Colored object listings:
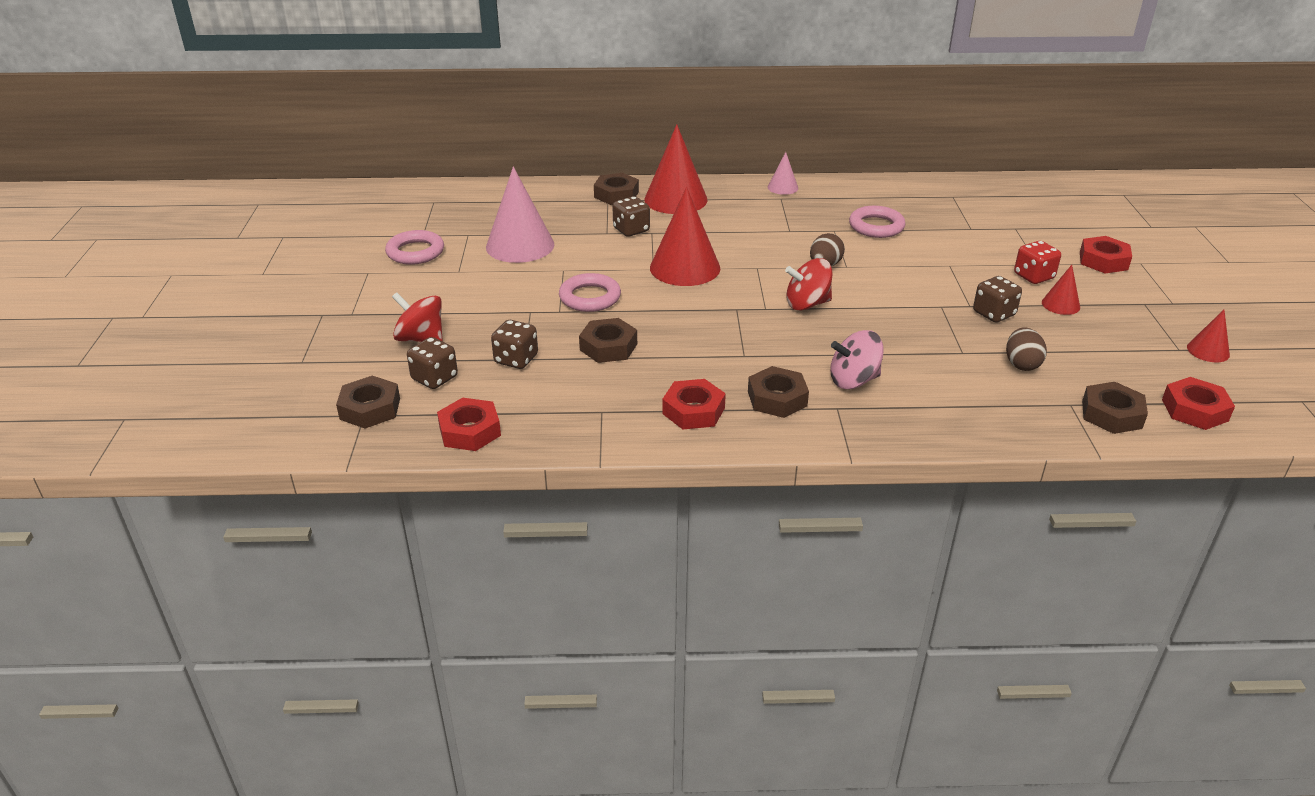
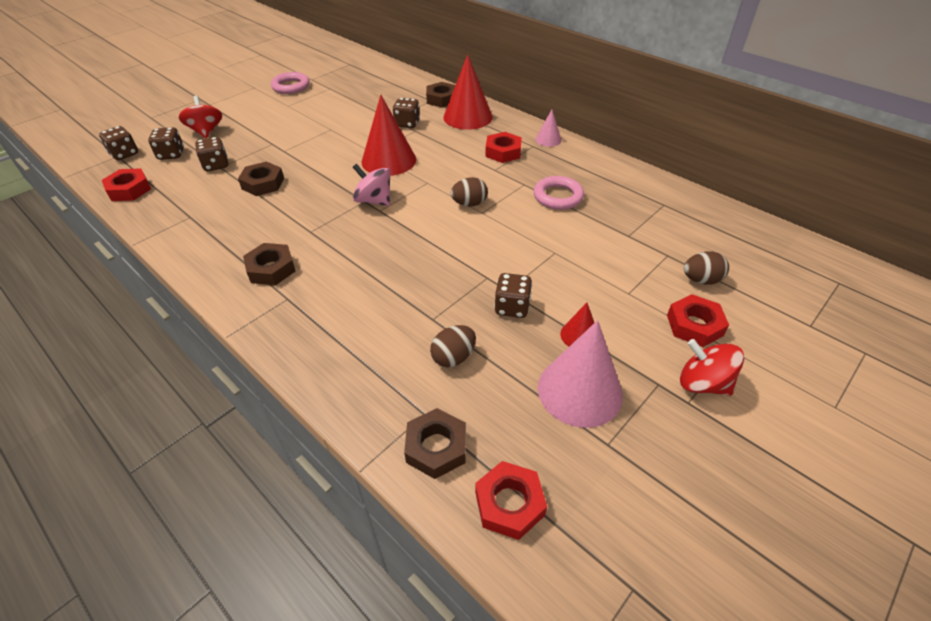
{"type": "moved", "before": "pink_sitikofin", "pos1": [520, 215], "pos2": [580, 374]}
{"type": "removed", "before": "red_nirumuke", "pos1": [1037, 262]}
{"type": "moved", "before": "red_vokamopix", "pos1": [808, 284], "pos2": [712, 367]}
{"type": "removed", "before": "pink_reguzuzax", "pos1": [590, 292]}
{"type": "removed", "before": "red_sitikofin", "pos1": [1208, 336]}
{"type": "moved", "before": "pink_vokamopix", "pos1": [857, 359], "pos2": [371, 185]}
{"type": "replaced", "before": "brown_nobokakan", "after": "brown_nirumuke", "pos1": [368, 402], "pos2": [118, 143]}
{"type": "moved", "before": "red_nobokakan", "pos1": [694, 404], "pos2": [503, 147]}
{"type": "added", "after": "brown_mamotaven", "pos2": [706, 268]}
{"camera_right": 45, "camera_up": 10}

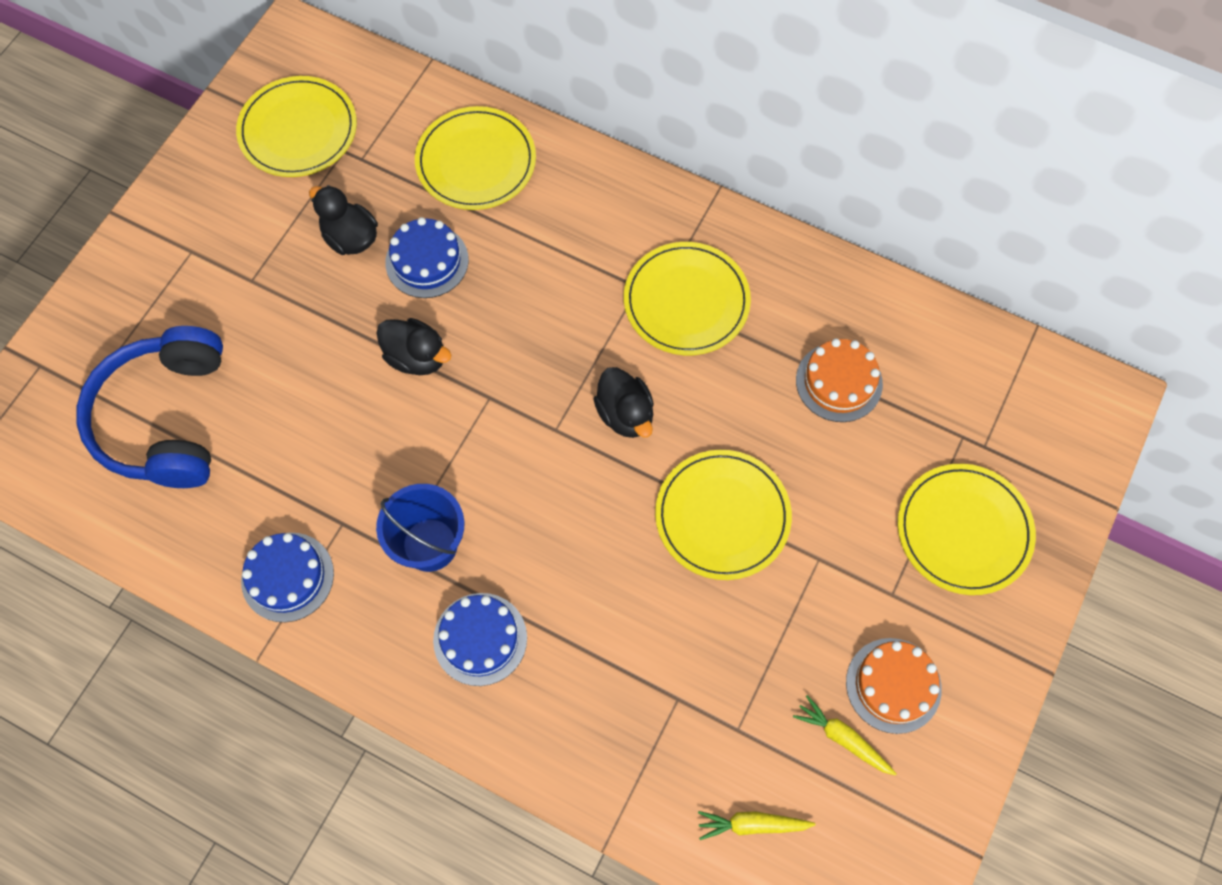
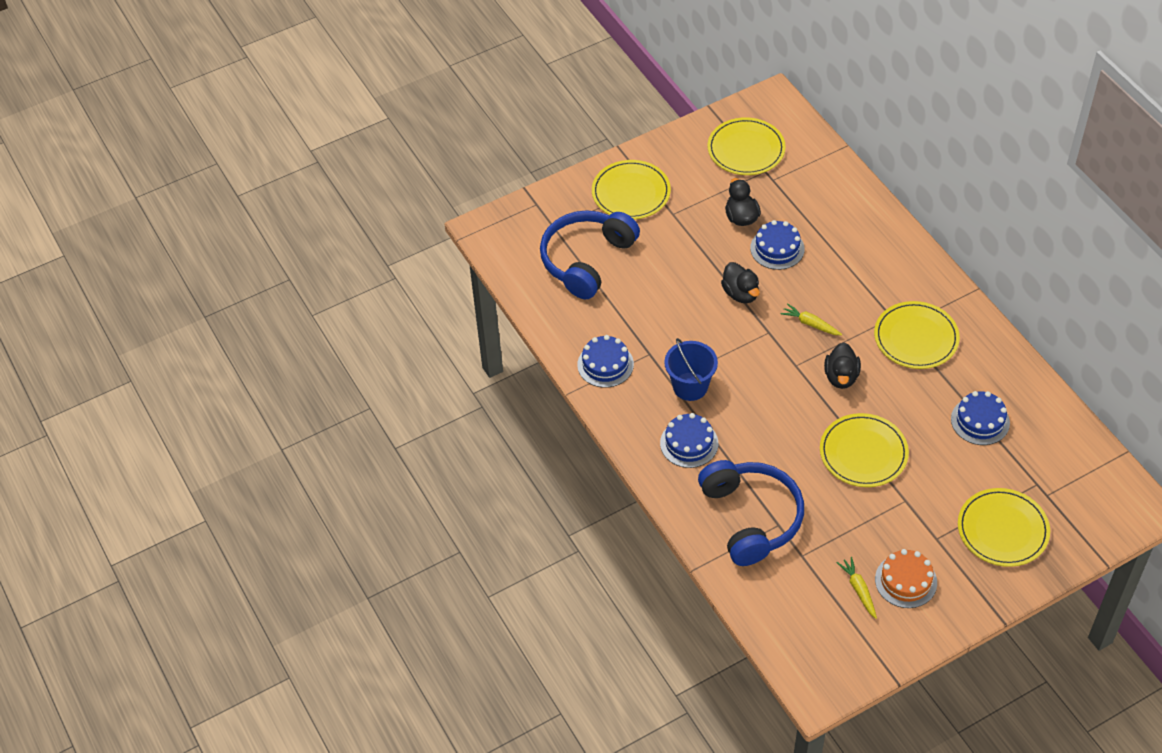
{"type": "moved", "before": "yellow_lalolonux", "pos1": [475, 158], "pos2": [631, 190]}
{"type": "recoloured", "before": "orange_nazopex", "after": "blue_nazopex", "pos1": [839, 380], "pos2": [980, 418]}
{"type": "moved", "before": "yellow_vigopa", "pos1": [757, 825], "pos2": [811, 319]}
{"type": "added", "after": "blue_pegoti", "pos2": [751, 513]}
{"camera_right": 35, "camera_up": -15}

■ WORK ORDER
Give the entries back verbatim and omit the images.

■ ANSWER SPACE
{"type": "moved", "before": "pink_sitikofin", "pos1": [520, 215], "pos2": [580, 374]}
{"type": "removed", "before": "red_nirumuke", "pos1": [1037, 262]}
{"type": "moved", "before": "red_vokamopix", "pos1": [808, 284], "pos2": [712, 367]}
{"type": "removed", "before": "pink_reguzuzax", "pos1": [590, 292]}
{"type": "removed", "before": "red_sitikofin", "pos1": [1208, 336]}
{"type": "moved", "before": "pink_vokamopix", "pos1": [857, 359], "pos2": [371, 185]}
{"type": "replaced", "before": "brown_nobokakan", "after": "brown_nirumuke", "pos1": [368, 402], "pos2": [118, 143]}
{"type": "moved", "before": "red_nobokakan", "pos1": [694, 404], "pos2": [503, 147]}
{"type": "added", "after": "brown_mamotaven", "pos2": [706, 268]}
{"camera_right": 45, "camera_up": 10}

{"type": "moved", "before": "yellow_lalolonux", "pos1": [475, 158], "pos2": [631, 190]}
{"type": "recoloured", "before": "orange_nazopex", "after": "blue_nazopex", "pos1": [839, 380], "pos2": [980, 418]}
{"type": "moved", "before": "yellow_vigopa", "pos1": [757, 825], "pos2": [811, 319]}
{"type": "added", "after": "blue_pegoti", "pos2": [751, 513]}
{"camera_right": 35, "camera_up": -15}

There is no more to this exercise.